**Assignment:**
Sort through the entries below and pull out lines containing the word "white".

**Material for the task:**
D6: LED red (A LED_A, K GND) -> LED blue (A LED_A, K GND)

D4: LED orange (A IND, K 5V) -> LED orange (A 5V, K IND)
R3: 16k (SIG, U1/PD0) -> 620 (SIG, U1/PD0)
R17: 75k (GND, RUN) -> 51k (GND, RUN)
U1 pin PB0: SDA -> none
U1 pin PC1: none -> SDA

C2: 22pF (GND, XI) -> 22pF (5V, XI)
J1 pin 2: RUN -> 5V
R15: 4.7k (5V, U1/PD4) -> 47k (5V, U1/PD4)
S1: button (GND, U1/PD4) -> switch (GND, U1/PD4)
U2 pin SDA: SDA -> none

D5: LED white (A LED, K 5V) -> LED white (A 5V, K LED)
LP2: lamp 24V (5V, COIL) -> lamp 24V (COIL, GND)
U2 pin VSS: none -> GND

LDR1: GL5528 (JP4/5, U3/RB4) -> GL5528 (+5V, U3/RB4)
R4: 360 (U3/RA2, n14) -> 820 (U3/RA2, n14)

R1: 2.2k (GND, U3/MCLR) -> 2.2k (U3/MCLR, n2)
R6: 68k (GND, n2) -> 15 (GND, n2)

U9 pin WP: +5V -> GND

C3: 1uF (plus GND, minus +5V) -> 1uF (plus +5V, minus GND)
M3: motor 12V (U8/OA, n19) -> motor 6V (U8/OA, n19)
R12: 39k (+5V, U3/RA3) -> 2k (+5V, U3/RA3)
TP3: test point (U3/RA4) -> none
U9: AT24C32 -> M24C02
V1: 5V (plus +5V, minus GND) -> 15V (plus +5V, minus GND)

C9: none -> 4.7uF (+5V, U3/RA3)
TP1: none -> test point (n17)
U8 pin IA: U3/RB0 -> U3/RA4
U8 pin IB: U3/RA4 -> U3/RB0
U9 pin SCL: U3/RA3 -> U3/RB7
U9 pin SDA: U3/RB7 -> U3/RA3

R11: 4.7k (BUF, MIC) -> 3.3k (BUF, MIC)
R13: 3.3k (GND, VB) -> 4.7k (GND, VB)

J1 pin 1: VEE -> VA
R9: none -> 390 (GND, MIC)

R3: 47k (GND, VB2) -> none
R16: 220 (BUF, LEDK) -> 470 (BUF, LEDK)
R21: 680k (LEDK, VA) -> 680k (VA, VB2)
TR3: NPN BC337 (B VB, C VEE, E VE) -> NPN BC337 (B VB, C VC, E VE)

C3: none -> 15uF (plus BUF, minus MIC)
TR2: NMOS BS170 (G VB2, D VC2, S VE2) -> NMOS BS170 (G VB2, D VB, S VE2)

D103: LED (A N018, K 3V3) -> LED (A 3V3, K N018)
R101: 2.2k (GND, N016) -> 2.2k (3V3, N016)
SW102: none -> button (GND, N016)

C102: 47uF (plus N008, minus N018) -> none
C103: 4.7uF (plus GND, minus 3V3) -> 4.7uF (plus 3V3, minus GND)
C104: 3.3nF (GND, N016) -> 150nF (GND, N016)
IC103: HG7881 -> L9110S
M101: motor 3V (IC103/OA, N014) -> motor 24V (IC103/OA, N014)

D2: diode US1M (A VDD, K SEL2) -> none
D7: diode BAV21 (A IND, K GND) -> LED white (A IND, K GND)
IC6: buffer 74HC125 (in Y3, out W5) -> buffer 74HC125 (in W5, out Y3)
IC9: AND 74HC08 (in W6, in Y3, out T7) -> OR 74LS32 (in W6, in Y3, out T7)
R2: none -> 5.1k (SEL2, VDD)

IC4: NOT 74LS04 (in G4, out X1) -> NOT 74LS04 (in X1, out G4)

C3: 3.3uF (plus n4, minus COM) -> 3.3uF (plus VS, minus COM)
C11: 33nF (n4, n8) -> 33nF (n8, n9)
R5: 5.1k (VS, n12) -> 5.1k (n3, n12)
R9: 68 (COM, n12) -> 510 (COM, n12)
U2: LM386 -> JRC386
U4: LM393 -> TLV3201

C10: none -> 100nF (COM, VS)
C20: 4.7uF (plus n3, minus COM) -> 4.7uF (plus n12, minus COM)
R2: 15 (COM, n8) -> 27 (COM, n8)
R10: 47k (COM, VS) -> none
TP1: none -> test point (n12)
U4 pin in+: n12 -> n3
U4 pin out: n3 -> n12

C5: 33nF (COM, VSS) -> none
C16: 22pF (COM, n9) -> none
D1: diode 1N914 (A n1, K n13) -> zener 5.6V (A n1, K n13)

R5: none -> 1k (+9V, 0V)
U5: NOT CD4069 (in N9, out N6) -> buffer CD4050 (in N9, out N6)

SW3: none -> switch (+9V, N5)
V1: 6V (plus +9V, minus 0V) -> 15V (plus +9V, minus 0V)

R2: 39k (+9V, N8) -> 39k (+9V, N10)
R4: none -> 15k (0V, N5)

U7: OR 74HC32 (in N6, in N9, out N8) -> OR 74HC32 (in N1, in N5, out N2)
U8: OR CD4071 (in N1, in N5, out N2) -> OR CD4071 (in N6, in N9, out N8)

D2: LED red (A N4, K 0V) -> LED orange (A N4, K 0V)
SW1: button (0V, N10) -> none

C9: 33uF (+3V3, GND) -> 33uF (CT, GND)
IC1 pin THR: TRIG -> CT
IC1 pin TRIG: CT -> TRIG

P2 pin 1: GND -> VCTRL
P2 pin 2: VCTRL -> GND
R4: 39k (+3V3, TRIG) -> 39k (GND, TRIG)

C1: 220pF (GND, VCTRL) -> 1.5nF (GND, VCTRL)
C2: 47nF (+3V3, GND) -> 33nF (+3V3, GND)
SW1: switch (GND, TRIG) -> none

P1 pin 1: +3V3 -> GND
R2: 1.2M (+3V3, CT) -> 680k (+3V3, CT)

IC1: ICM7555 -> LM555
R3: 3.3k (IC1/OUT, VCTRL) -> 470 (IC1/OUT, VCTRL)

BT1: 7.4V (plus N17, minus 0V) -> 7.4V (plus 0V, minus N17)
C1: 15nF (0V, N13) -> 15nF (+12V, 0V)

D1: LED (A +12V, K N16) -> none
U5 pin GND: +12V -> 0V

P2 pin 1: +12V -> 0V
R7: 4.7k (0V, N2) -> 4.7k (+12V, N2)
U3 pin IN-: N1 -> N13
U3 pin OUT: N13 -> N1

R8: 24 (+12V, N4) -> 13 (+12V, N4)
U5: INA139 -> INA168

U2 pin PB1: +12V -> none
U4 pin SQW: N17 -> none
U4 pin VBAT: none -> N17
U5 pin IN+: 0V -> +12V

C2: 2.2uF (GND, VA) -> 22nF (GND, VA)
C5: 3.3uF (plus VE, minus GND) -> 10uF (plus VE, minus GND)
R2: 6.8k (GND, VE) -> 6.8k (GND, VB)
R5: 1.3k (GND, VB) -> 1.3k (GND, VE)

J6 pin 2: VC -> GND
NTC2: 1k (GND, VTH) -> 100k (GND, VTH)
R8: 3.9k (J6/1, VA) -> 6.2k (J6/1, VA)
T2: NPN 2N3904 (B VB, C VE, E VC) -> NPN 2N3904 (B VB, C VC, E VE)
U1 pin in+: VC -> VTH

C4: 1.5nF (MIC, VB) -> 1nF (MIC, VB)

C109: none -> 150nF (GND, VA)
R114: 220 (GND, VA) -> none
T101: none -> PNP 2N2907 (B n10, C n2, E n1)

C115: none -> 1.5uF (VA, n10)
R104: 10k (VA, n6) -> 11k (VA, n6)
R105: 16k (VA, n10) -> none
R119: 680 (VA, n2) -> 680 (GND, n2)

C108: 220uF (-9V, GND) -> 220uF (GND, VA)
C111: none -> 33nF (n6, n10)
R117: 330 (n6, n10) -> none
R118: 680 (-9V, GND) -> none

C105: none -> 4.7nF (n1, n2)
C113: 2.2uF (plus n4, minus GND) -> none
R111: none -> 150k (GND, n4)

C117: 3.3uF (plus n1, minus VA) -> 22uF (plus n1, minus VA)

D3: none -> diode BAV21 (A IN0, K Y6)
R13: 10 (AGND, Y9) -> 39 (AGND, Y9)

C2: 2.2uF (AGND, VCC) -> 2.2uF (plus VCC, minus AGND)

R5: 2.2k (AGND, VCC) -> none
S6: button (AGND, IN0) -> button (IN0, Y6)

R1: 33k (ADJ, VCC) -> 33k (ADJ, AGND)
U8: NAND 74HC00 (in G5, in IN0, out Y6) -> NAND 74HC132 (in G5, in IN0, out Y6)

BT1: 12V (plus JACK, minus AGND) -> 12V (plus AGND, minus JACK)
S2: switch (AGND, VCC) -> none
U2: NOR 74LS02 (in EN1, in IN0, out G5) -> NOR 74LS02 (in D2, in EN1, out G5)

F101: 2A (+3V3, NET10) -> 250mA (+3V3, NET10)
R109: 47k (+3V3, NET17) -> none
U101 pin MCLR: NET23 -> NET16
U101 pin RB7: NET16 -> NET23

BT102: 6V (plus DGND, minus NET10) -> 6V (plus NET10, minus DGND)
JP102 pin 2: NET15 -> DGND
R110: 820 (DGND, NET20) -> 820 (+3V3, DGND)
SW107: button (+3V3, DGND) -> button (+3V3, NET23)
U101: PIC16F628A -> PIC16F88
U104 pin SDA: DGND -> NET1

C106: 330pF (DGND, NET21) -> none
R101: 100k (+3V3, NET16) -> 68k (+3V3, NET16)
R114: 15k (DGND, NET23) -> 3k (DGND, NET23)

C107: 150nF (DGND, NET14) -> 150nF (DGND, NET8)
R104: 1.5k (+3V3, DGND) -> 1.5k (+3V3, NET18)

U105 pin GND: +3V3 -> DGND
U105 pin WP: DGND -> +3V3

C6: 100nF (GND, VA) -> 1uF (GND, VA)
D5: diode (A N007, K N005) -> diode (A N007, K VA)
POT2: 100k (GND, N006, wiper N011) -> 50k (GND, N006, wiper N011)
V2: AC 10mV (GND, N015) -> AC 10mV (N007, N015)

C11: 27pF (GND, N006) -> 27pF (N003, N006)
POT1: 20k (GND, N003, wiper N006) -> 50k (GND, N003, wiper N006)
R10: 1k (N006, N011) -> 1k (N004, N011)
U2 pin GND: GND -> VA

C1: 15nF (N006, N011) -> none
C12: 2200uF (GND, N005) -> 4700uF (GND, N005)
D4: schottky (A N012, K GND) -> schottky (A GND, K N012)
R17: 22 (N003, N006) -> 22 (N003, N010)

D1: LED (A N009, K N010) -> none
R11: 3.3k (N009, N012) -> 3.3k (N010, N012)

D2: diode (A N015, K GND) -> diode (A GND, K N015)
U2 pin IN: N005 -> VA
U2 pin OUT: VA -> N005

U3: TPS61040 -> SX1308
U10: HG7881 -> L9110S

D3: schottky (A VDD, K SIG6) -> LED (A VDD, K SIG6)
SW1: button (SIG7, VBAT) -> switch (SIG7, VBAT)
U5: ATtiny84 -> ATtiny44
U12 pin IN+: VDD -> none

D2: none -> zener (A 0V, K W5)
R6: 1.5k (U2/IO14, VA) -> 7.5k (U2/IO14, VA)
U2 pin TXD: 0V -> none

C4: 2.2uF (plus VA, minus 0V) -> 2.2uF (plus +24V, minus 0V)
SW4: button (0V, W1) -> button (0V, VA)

**Solved exercise:**
D5: LED white (A LED, K 5V) -> LED white (A 5V, K LED)
D7: diode BAV21 (A IND, K GND) -> LED white (A IND, K GND)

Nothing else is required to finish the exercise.